- [Your objective]:
Where a line of the material includes the string "blue", copy that line.

--- Data for analysis Enclosed Below ---

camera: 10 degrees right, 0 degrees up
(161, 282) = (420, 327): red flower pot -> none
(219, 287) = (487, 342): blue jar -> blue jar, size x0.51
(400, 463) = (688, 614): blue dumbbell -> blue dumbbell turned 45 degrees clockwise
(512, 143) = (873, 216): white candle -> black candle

--- End of Enclosed Data for analysis ---

- [Written solution]:
(219, 287) = (487, 342): blue jar -> blue jar, size x0.51
(400, 463) = (688, 614): blue dumbbell -> blue dumbbell turned 45 degrees clockwise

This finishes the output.